-------- DATA SECTION --------

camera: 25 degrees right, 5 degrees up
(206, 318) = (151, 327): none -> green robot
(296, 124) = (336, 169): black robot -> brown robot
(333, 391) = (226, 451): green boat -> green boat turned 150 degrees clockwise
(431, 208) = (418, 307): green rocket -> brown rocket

--------
-------- DATA SECTION --------

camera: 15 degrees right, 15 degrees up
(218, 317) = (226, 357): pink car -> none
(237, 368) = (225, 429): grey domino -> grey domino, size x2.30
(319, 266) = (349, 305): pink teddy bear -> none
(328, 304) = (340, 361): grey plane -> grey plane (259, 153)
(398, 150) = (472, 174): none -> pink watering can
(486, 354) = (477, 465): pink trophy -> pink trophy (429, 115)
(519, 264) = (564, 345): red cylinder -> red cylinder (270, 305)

--------
-------- DATA SECTION --------

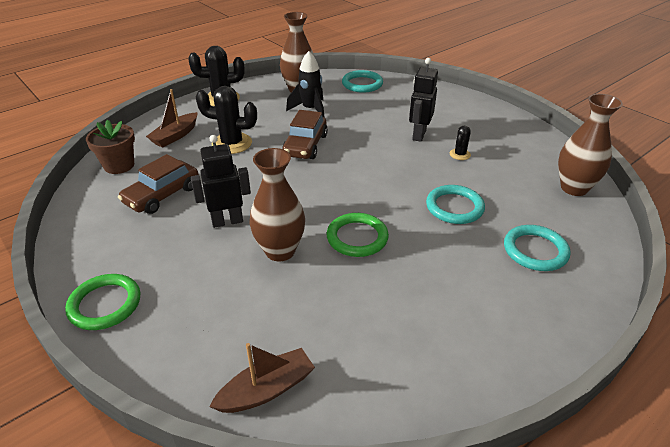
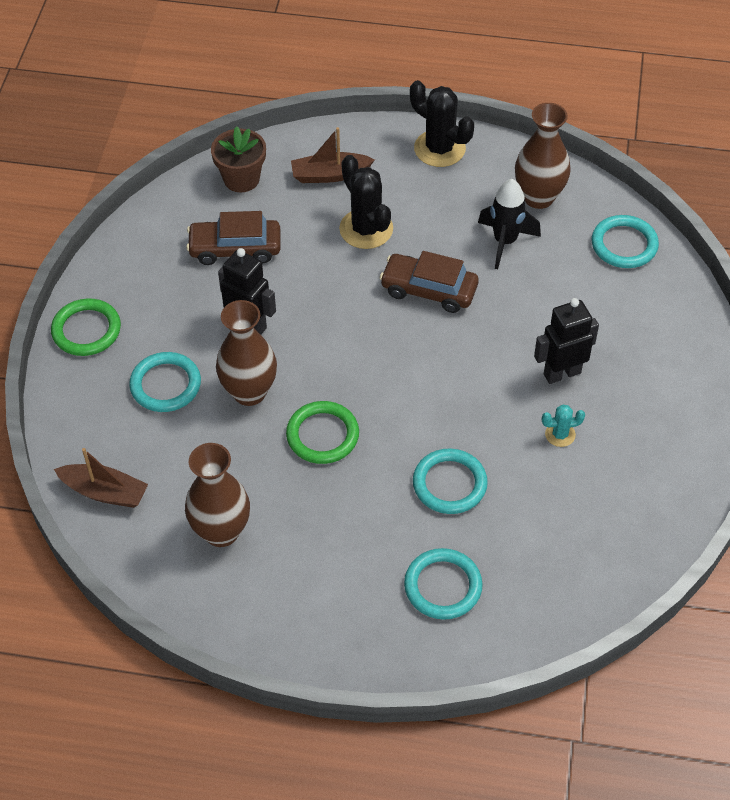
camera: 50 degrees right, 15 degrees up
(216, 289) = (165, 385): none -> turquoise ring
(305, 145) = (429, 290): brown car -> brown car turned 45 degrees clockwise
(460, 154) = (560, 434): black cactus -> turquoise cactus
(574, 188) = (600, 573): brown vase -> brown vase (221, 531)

--------

ABOUT THIS TASK:
In the data above, find the line with "camera: 15 degrees right, 15 degrees up" and the line with "(519, 264) = (564, 345): red". Retype both, plus every line between them, exactly.

EXERCISE ANSWER:
camera: 15 degrees right, 15 degrees up
(218, 317) = (226, 357): pink car -> none
(237, 368) = (225, 429): grey domino -> grey domino, size x2.30
(319, 266) = (349, 305): pink teddy bear -> none
(328, 304) = (340, 361): grey plane -> grey plane (259, 153)
(398, 150) = (472, 174): none -> pink watering can
(486, 354) = (477, 465): pink trophy -> pink trophy (429, 115)
(519, 264) = (564, 345): red cylinder -> red cylinder (270, 305)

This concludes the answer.